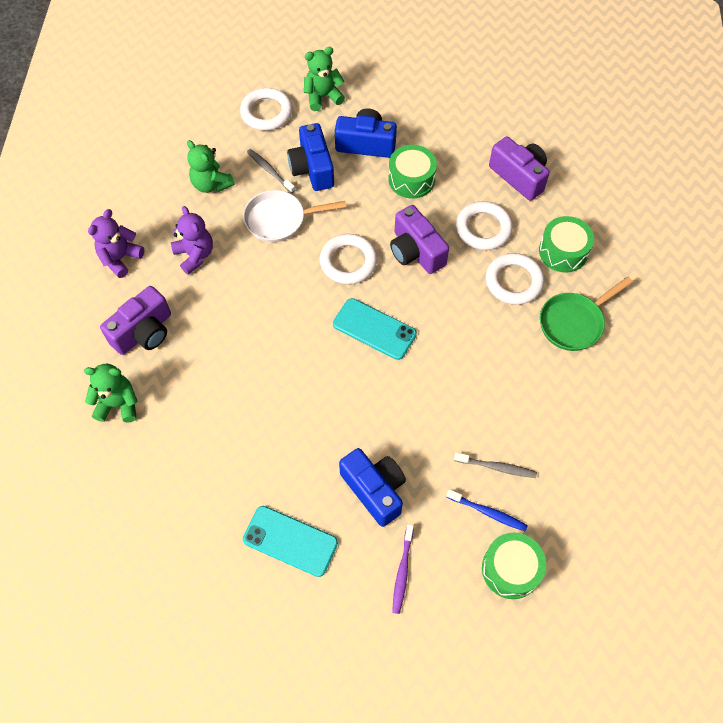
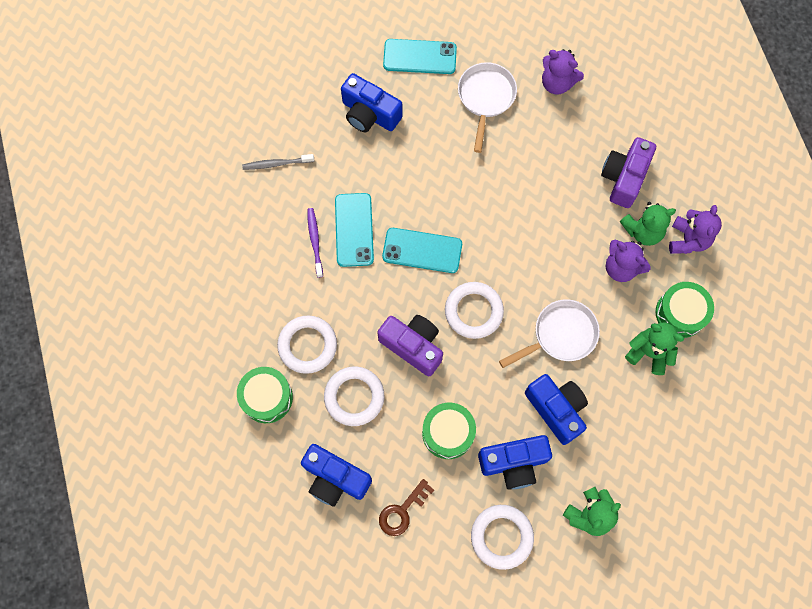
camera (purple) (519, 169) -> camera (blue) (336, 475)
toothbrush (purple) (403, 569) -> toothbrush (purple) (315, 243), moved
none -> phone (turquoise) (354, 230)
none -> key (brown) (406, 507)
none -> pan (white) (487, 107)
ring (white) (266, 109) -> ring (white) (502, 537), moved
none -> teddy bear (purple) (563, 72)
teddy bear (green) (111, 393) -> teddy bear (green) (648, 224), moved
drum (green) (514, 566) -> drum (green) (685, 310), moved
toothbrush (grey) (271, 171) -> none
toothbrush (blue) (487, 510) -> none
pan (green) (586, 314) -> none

- - - - -

What to work on >> Go through the entries above and copy each line with "moved" in it.

Written response >>
toothbrush (purple) (403, 569) -> toothbrush (purple) (315, 243), moved
ring (white) (266, 109) -> ring (white) (502, 537), moved
teddy bear (green) (111, 393) -> teddy bear (green) (648, 224), moved
drum (green) (514, 566) -> drum (green) (685, 310), moved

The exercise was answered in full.